### [What is expected]
State how many lines in the listing below hold "degrees", with no other words.

### [Dataset content]

:::::

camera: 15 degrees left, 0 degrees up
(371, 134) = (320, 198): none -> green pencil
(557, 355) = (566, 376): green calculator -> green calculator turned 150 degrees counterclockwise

:::::

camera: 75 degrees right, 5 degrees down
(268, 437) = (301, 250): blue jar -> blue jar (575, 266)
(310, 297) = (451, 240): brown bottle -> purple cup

:::::

### [Answer space]
3